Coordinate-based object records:
..........

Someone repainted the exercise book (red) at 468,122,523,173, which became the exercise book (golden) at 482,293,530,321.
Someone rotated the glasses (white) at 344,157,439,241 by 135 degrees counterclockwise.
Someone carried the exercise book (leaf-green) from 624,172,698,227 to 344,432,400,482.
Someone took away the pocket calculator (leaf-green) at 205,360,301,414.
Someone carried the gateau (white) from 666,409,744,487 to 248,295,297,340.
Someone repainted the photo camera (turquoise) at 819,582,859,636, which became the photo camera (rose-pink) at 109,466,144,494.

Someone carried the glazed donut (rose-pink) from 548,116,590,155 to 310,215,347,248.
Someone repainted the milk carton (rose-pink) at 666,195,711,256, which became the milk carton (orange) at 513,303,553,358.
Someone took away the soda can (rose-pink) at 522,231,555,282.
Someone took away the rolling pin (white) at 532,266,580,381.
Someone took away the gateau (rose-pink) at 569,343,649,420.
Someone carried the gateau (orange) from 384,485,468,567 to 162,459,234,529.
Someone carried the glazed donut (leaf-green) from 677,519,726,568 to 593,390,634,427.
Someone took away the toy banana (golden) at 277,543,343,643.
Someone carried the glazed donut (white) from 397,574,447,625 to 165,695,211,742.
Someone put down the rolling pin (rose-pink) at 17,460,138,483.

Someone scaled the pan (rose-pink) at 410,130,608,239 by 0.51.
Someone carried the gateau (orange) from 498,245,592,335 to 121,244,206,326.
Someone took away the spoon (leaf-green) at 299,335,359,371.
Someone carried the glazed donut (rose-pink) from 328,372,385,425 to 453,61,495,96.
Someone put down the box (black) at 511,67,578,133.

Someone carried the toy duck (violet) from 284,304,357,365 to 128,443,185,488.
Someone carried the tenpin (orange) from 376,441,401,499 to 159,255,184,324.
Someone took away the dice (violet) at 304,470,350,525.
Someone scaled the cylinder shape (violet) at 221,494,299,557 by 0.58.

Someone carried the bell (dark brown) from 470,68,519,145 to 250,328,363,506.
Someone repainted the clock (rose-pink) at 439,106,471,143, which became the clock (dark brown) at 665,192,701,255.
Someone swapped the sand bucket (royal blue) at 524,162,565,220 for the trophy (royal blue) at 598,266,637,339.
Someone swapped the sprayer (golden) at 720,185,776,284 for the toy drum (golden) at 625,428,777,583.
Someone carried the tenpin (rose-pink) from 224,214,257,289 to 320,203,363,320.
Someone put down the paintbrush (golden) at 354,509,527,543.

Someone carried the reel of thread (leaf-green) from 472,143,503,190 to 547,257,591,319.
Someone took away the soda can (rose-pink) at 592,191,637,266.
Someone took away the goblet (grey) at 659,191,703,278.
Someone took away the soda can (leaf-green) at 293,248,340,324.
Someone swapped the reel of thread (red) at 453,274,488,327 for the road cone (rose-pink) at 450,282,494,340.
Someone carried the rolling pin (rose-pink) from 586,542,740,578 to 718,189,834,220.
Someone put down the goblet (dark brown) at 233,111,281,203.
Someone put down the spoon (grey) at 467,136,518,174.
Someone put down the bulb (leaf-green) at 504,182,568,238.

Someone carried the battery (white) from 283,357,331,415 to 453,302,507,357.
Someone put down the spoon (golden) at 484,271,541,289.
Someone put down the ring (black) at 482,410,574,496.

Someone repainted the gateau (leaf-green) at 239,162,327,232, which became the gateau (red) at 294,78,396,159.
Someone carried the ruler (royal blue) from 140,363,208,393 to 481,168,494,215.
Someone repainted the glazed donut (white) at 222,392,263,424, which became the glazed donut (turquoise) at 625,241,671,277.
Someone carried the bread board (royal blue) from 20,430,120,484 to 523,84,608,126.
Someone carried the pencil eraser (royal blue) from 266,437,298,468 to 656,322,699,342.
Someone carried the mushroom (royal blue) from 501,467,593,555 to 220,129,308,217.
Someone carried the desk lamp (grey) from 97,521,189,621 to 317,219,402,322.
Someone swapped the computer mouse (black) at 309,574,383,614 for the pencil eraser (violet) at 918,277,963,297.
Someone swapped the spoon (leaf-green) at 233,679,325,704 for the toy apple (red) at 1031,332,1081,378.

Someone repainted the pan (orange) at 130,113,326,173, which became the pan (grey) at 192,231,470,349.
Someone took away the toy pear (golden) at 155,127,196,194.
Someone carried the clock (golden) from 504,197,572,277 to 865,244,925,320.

..........

WHAT IS BEING ASKED =>
Each record above should be reproduced in full, exactly as it stands.

ANSWER BELOW =>
Someone repainted the exercise book (red) at 468,122,523,173, which became the exercise book (golden) at 482,293,530,321.
Someone rotated the glasses (white) at 344,157,439,241 by 135 degrees counterclockwise.
Someone carried the exercise book (leaf-green) from 624,172,698,227 to 344,432,400,482.
Someone took away the pocket calculator (leaf-green) at 205,360,301,414.
Someone carried the gateau (white) from 666,409,744,487 to 248,295,297,340.
Someone repainted the photo camera (turquoise) at 819,582,859,636, which became the photo camera (rose-pink) at 109,466,144,494.

Someone carried the glazed donut (rose-pink) from 548,116,590,155 to 310,215,347,248.
Someone repainted the milk carton (rose-pink) at 666,195,711,256, which became the milk carton (orange) at 513,303,553,358.
Someone took away the soda can (rose-pink) at 522,231,555,282.
Someone took away the rolling pin (white) at 532,266,580,381.
Someone took away the gateau (rose-pink) at 569,343,649,420.
Someone carried the gateau (orange) from 384,485,468,567 to 162,459,234,529.
Someone carried the glazed donut (leaf-green) from 677,519,726,568 to 593,390,634,427.
Someone took away the toy banana (golden) at 277,543,343,643.
Someone carried the glazed donut (white) from 397,574,447,625 to 165,695,211,742.
Someone put down the rolling pin (rose-pink) at 17,460,138,483.

Someone scaled the pan (rose-pink) at 410,130,608,239 by 0.51.
Someone carried the gateau (orange) from 498,245,592,335 to 121,244,206,326.
Someone took away the spoon (leaf-green) at 299,335,359,371.
Someone carried the glazed donut (rose-pink) from 328,372,385,425 to 453,61,495,96.
Someone put down the box (black) at 511,67,578,133.

Someone carried the toy duck (violet) from 284,304,357,365 to 128,443,185,488.
Someone carried the tenpin (orange) from 376,441,401,499 to 159,255,184,324.
Someone took away the dice (violet) at 304,470,350,525.
Someone scaled the cylinder shape (violet) at 221,494,299,557 by 0.58.

Someone carried the bell (dark brown) from 470,68,519,145 to 250,328,363,506.
Someone repainted the clock (rose-pink) at 439,106,471,143, which became the clock (dark brown) at 665,192,701,255.
Someone swapped the sand bucket (royal blue) at 524,162,565,220 for the trophy (royal blue) at 598,266,637,339.
Someone swapped the sprayer (golden) at 720,185,776,284 for the toy drum (golden) at 625,428,777,583.
Someone carried the tenpin (rose-pink) from 224,214,257,289 to 320,203,363,320.
Someone put down the paintbrush (golden) at 354,509,527,543.

Someone carried the reel of thread (leaf-green) from 472,143,503,190 to 547,257,591,319.
Someone took away the soda can (rose-pink) at 592,191,637,266.
Someone took away the goblet (grey) at 659,191,703,278.
Someone took away the soda can (leaf-green) at 293,248,340,324.
Someone swapped the reel of thread (red) at 453,274,488,327 for the road cone (rose-pink) at 450,282,494,340.
Someone carried the rolling pin (rose-pink) from 586,542,740,578 to 718,189,834,220.
Someone put down the goblet (dark brown) at 233,111,281,203.
Someone put down the spoon (grey) at 467,136,518,174.
Someone put down the bulb (leaf-green) at 504,182,568,238.

Someone carried the battery (white) from 283,357,331,415 to 453,302,507,357.
Someone put down the spoon (golden) at 484,271,541,289.
Someone put down the ring (black) at 482,410,574,496.

Someone repainted the gateau (leaf-green) at 239,162,327,232, which became the gateau (red) at 294,78,396,159.
Someone carried the ruler (royal blue) from 140,363,208,393 to 481,168,494,215.
Someone repainted the glazed donut (white) at 222,392,263,424, which became the glazed donut (turquoise) at 625,241,671,277.
Someone carried the bread board (royal blue) from 20,430,120,484 to 523,84,608,126.
Someone carried the pencil eraser (royal blue) from 266,437,298,468 to 656,322,699,342.
Someone carried the mushroom (royal blue) from 501,467,593,555 to 220,129,308,217.
Someone carried the desk lamp (grey) from 97,521,189,621 to 317,219,402,322.
Someone swapped the computer mouse (black) at 309,574,383,614 for the pencil eraser (violet) at 918,277,963,297.
Someone swapped the spoon (leaf-green) at 233,679,325,704 for the toy apple (red) at 1031,332,1081,378.

Someone repainted the pan (orange) at 130,113,326,173, which became the pan (grey) at 192,231,470,349.
Someone took away the toy pear (golden) at 155,127,196,194.
Someone carried the clock (golden) from 504,197,572,277 to 865,244,925,320.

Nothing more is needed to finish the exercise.